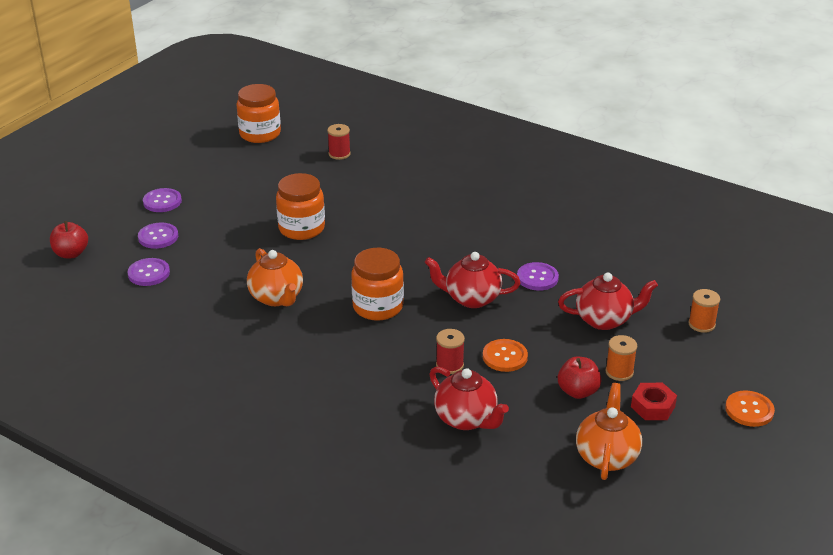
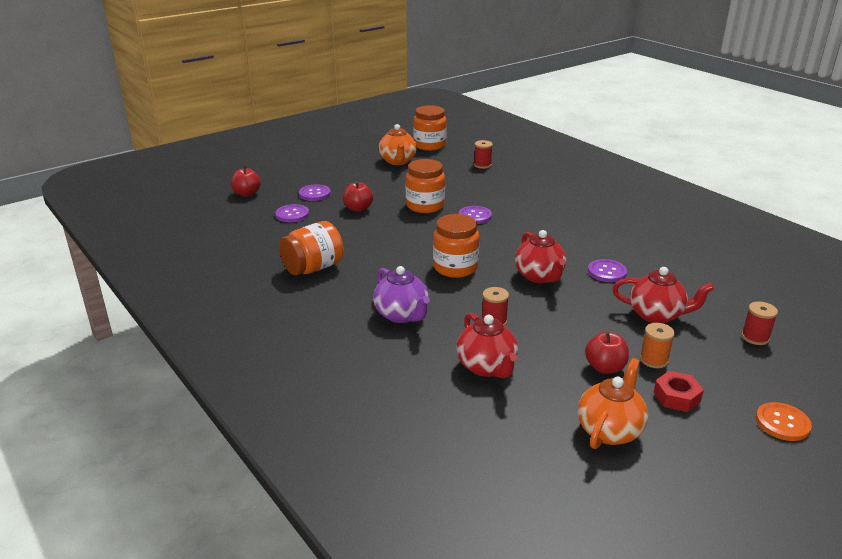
camera: 20 degrees right, 5 degrees down
(162, 201) = (332, 174): purple button -> purple button (475, 216)
(219, 342) = (313, 268): none -> orange jar
(224, 248) = (358, 208): none -> red apple
(277, 298) = (377, 247): orange teapot -> orange teapot (398, 161)
(351, 379) = (402, 315): none -> purple teapot
(471, 298) = (539, 276): red teapot -> red teapot turned 135 degrees counterclockwise
(505, 357) = (547, 325): orange button -> none
(701, 324) = (755, 337): orange spool -> red spool

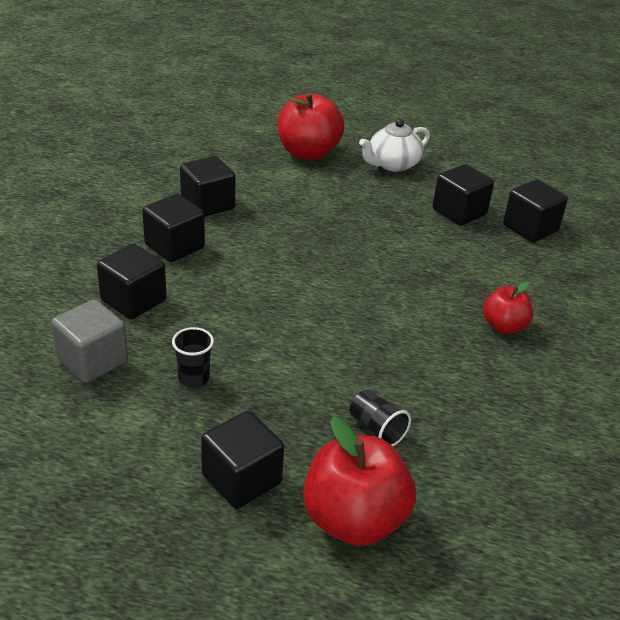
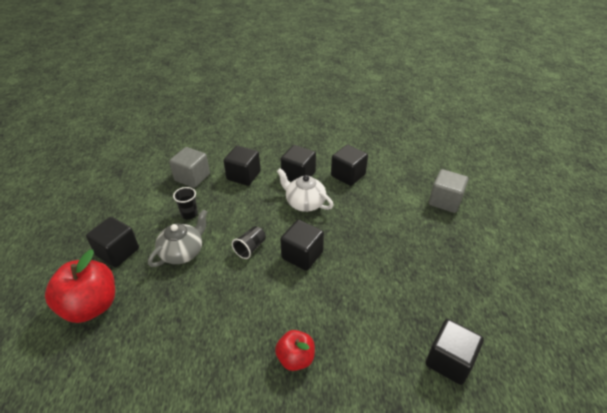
camera: 75 degrees right, 5 degrees up
(282, 397) = (183, 252): none -> grey teapot
(308, 153) = (445, 201): red apple -> grey cube
(376, 429) = (165, 301): black cup -> black cup (250, 248)
(392, 164) = (471, 248): white teapot -> white teapot (304, 203)
(459, 212) = (435, 303): black cube -> black cube (302, 255)

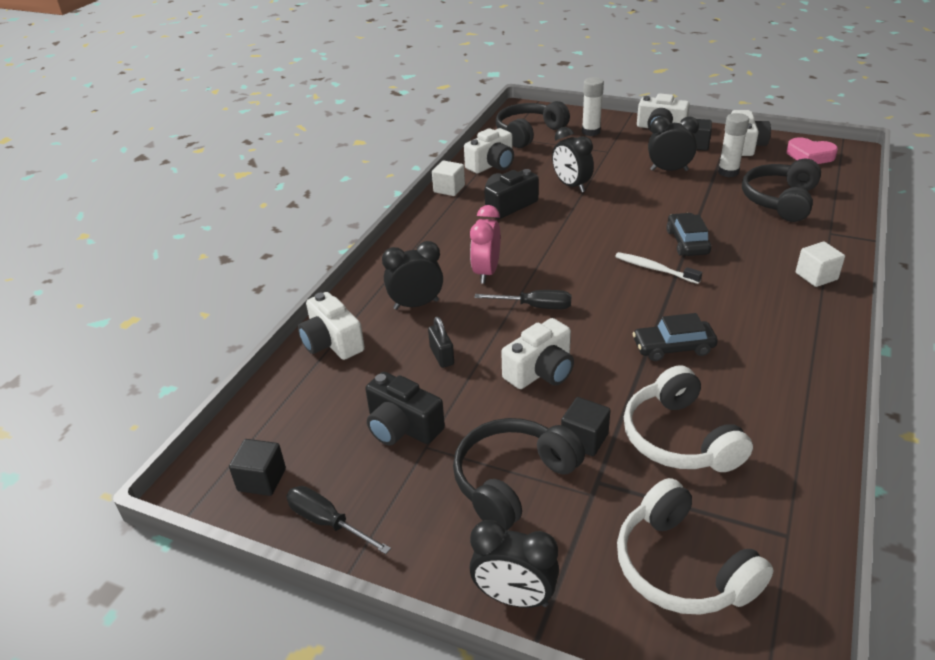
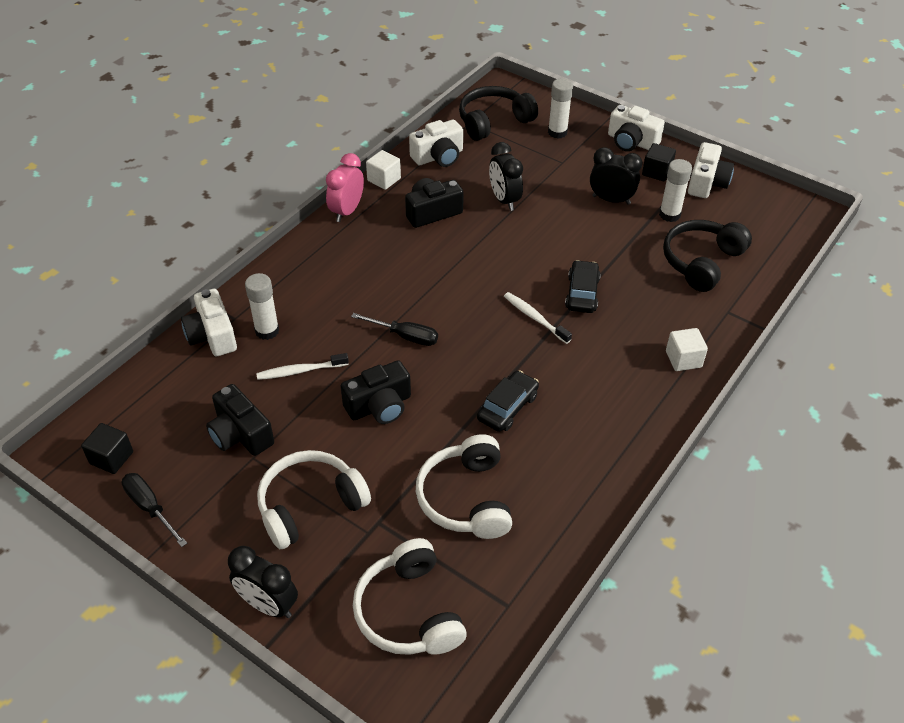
camera: 10 degrees right, 10 degrees up
(389, 328) = (267, 331): none -> white glue stick
(416, 305) = (300, 311): black clock -> none
(442, 356) = (301, 371): black padlock -> white toothbrush
(486, 272) = (377, 288): pink clock -> pink clock (347, 211)
(512, 480) = (310, 505): black headphones -> white headphones
(541, 371) = (379, 406): white camera -> black camera
(584, 439) = (386, 481): black cube -> none
(673, 347) = (507, 407): black car -> black car turned 120 degrees clockwise
(810, 156) = (766, 211): pink heart -> none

####################

**Required work:**
No pictures belong in the copy; output every record exactly.

**Task response:**
camera: 20 degrees right, 5 degrees down
(162, 201) = (332, 174): purple button -> purple button (475, 216)
(219, 342) = (313, 268): none -> orange jar
(224, 248) = (358, 208): none -> red apple
(277, 298) = (377, 247): orange teapot -> orange teapot (398, 161)
(351, 379) = (402, 315): none -> purple teapot
(471, 298) = (539, 276): red teapot -> red teapot turned 135 degrees counterclockwise
(505, 357) = (547, 325): orange button -> none
(701, 324) = (755, 337): orange spool -> red spool

camera: 75 degrees right, 5 degrees up
(282, 397) = (183, 252): none -> grey teapot
(308, 153) = (445, 201): red apple -> grey cube
(376, 429) = (165, 301): black cup -> black cup (250, 248)
(392, 164) = (471, 248): white teapot -> white teapot (304, 203)
(459, 212) = (435, 303): black cube -> black cube (302, 255)

camera: 10 degrees right, 10 degrees up
(389, 328) = (267, 331): none -> white glue stick
(416, 305) = (300, 311): black clock -> none
(442, 356) = (301, 371): black padlock -> white toothbrush
(486, 272) = (377, 288): pink clock -> pink clock (347, 211)
(512, 480) = (310, 505): black headphones -> white headphones
(541, 371) = (379, 406): white camera -> black camera
(584, 439) = (386, 481): black cube -> none
(673, 347) = (507, 407): black car -> black car turned 120 degrees clockwise
(810, 156) = (766, 211): pink heart -> none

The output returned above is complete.